▸ **Goal of the exercise**
If an entry below holds a picture, leave the picture out and print the rest exactly.

▸ **Dataset records**
══════════

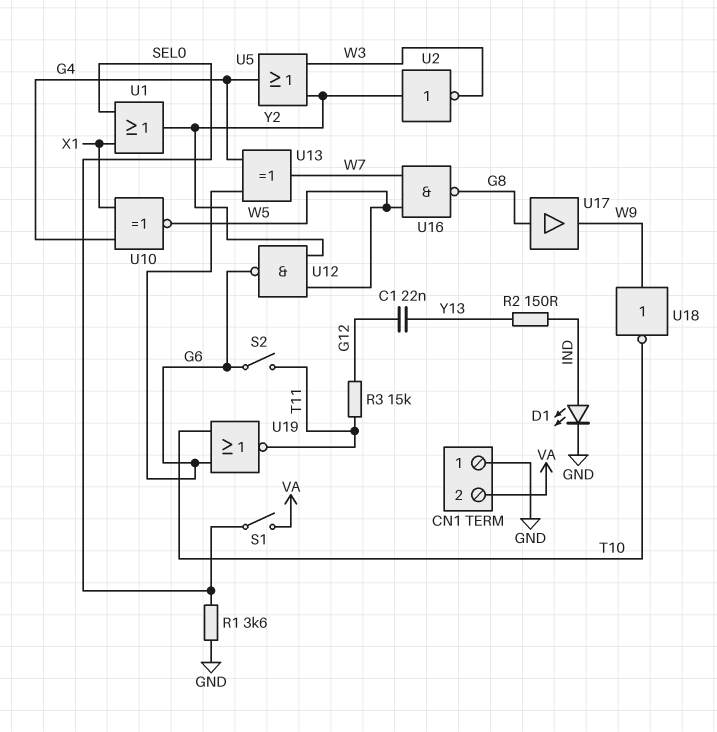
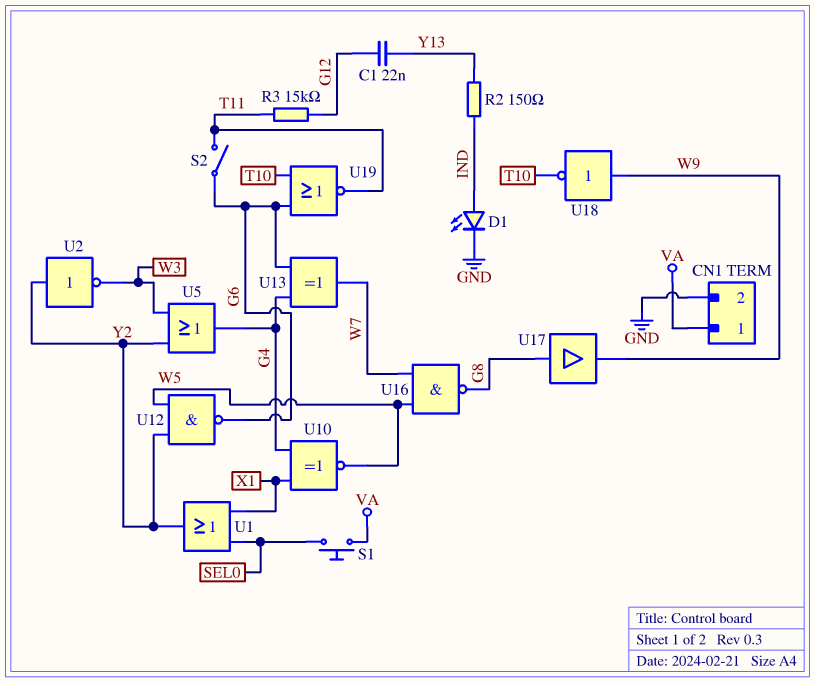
CN1 pin 1: GND -> VA
CN1 pin 2: VA -> GND
R1: 3.6k (GND, SEL0) -> none
S1: switch (SEL0, VA) -> button (SEL0, VA)

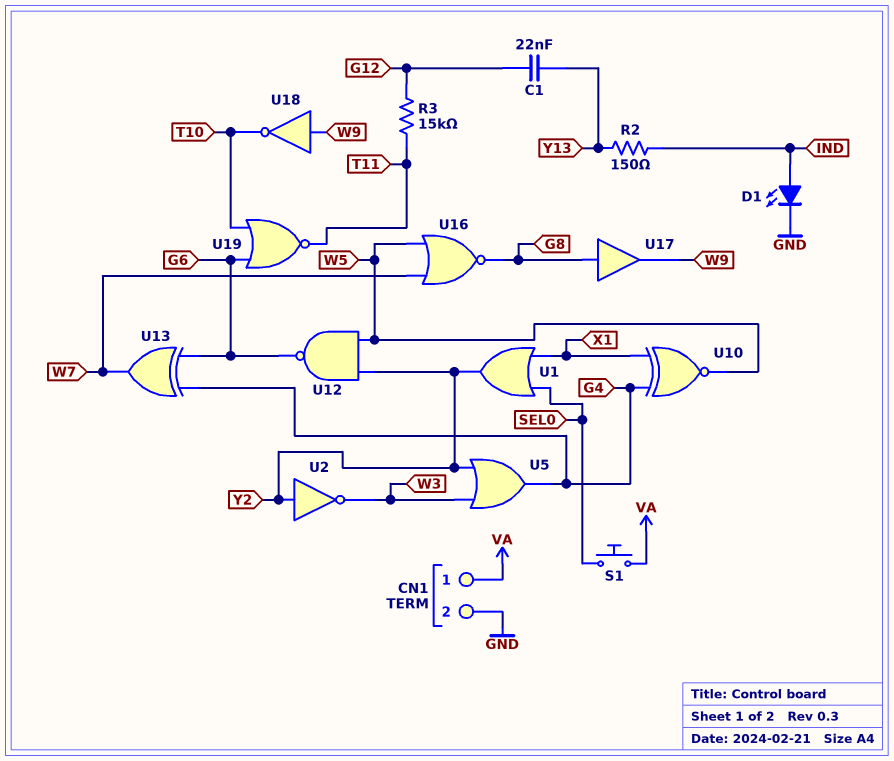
S2: switch (G6, T11) -> none
U16: NAND (in W5, in W7, out G8) -> NOR (in W5, in W7, out G8)

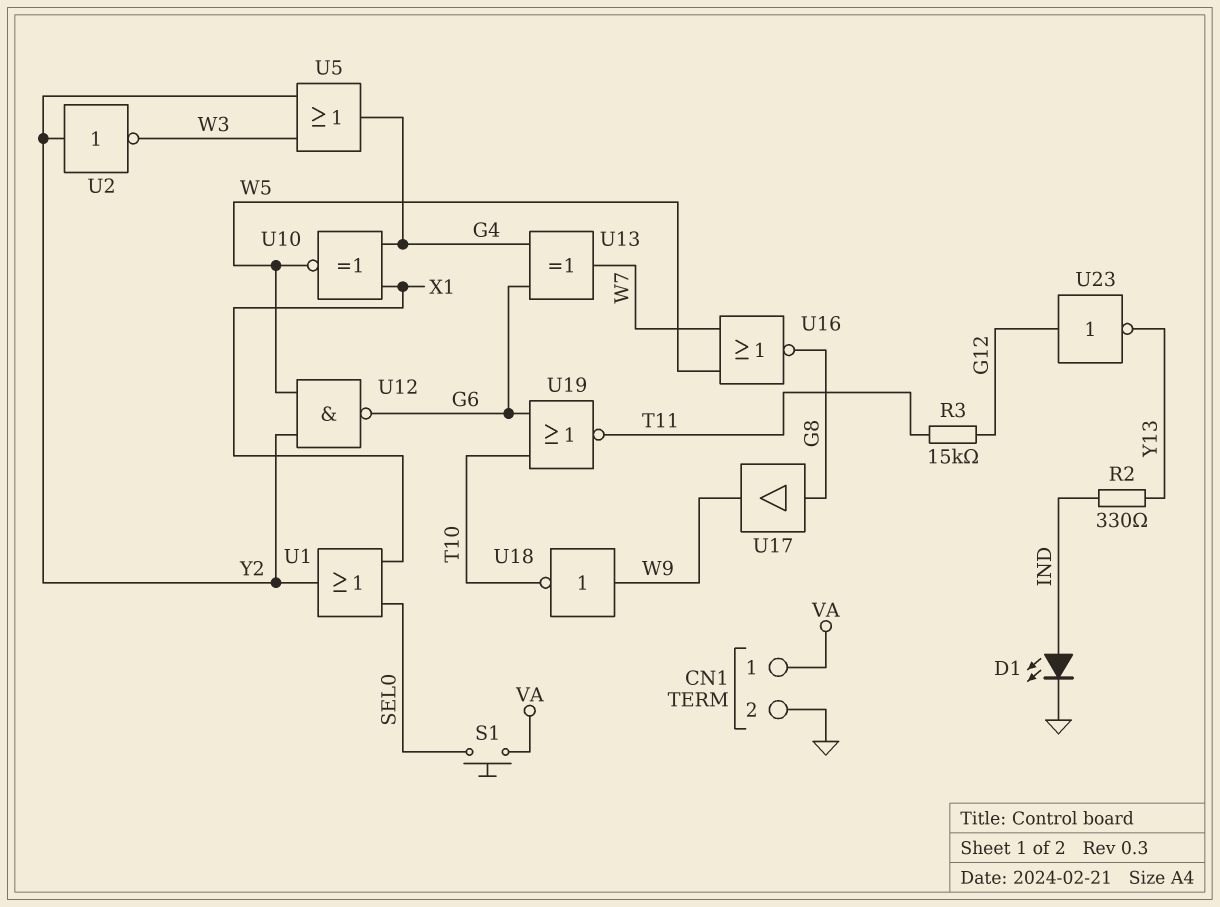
C1: 22nF (G12, Y13) -> none
R2: 150 (IND, Y13) -> 330 (IND, Y13)
U23: none -> NOT (in G12, out Y13)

══════════

▸ **Response**
CN1 pin 1: GND -> VA
CN1 pin 2: VA -> GND
R1: 3.6k (GND, SEL0) -> none
S1: switch (SEL0, VA) -> button (SEL0, VA)

S2: switch (G6, T11) -> none
U16: NAND (in W5, in W7, out G8) -> NOR (in W5, in W7, out G8)

C1: 22nF (G12, Y13) -> none
R2: 150 (IND, Y13) -> 330 (IND, Y13)
U23: none -> NOT (in G12, out Y13)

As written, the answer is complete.